▶ Exercise
For each line below that contains the string "none", copy that line.

▶ Extracted data
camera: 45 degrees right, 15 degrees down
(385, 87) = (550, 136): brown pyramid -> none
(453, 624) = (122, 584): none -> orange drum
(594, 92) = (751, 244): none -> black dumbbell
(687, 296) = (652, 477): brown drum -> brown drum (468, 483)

==

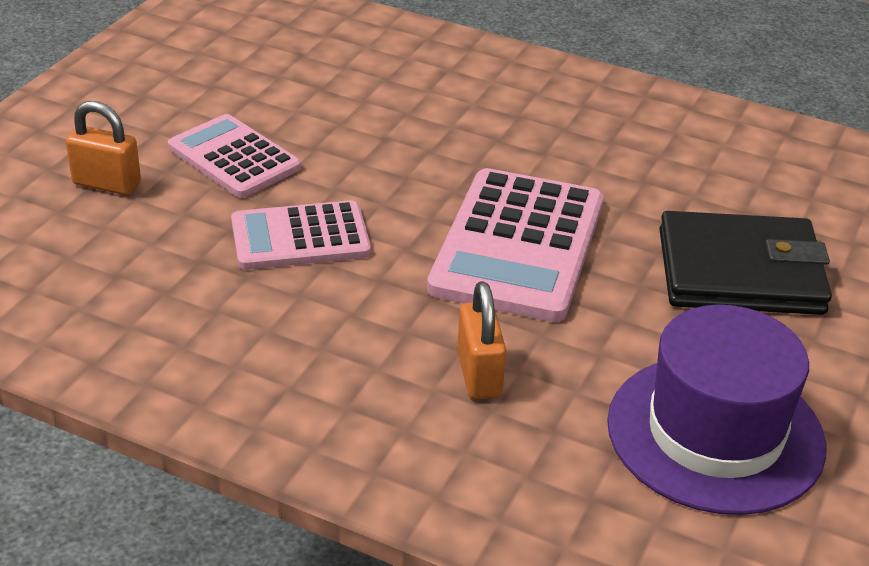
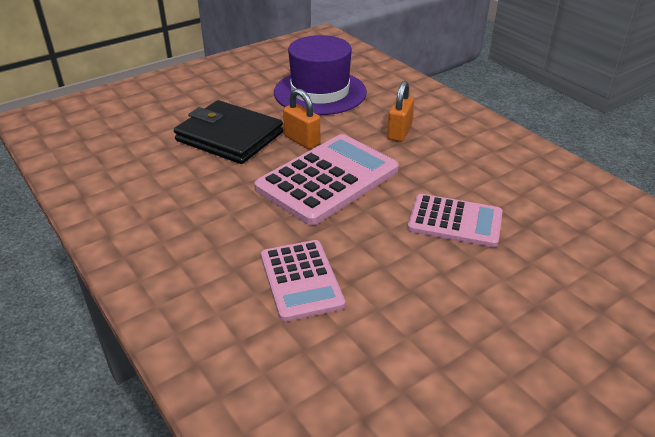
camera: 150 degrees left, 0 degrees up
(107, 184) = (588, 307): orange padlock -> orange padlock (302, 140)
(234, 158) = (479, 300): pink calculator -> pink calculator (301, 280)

▶ Answer space
(385, 87) = (550, 136): brown pyramid -> none
(453, 624) = (122, 584): none -> orange drum
(594, 92) = (751, 244): none -> black dumbbell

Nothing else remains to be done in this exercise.